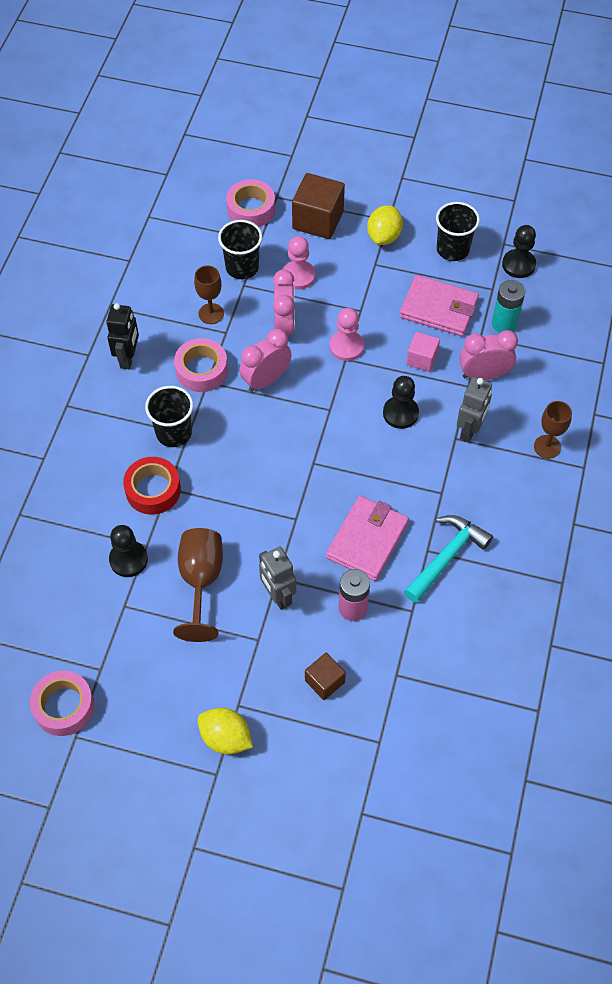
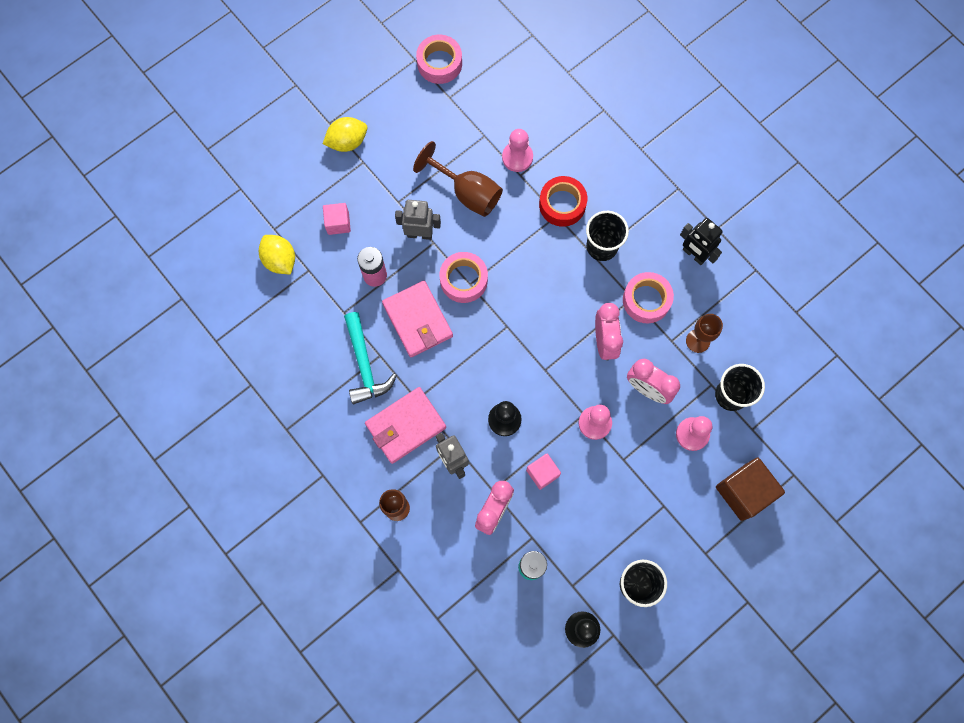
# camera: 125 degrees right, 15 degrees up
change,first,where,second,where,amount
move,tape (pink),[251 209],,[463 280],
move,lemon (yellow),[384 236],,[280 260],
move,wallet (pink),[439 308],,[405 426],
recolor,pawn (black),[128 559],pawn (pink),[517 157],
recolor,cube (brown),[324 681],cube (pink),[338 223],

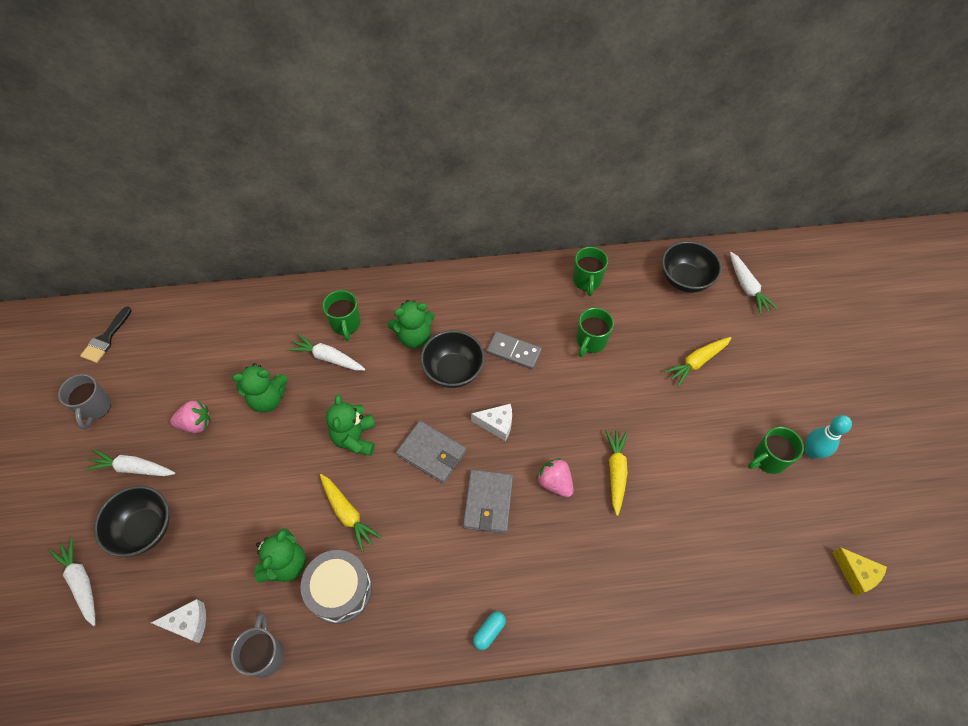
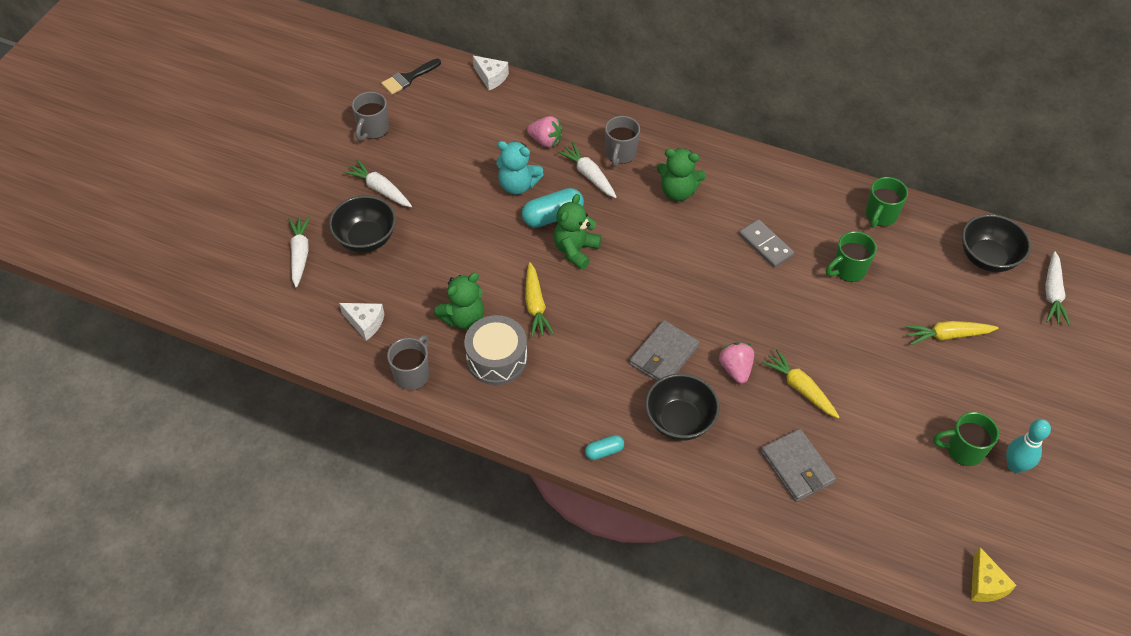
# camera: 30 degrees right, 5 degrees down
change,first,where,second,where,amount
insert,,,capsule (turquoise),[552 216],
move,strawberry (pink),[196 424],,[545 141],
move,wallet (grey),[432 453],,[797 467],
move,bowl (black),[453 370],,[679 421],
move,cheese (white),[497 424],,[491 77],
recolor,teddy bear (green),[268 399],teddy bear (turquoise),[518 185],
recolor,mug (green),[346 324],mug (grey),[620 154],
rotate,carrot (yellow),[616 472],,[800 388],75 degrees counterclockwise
# # # # #
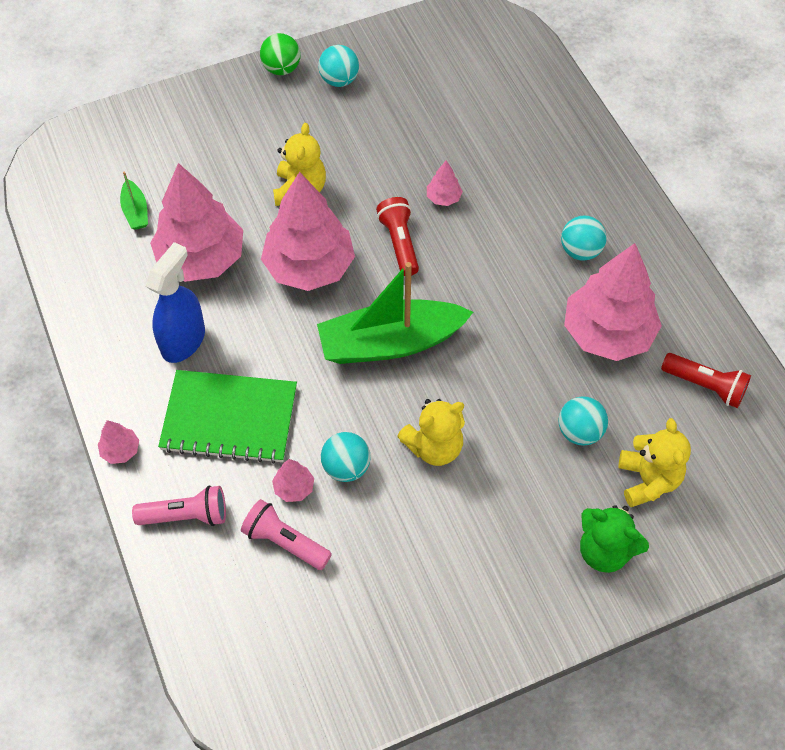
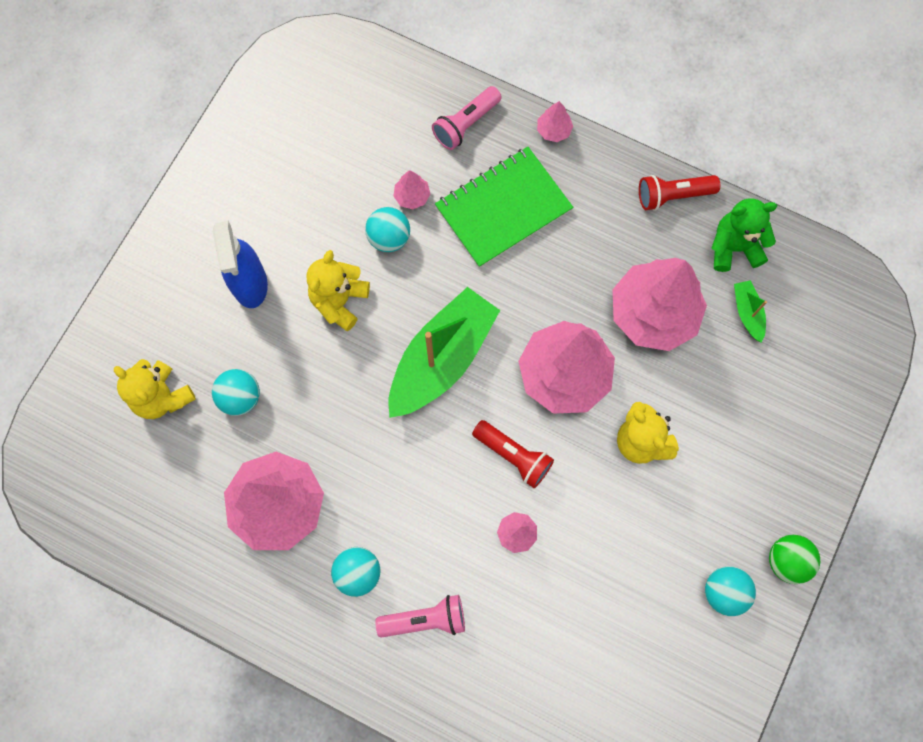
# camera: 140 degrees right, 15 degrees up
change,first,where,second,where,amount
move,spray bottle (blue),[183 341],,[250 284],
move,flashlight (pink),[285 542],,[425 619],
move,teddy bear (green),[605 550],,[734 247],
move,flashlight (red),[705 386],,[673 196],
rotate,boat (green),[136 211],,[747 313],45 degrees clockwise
# # # # #
▶ _Action item_
Copy out each line of the listing where the string "camera" appears.

▶ _Task output_
# camera: 125 degrees right, 15 degrees up
# camera: 30 degrees right, 5 degrees down
# camera: 140 degrees right, 15 degrees up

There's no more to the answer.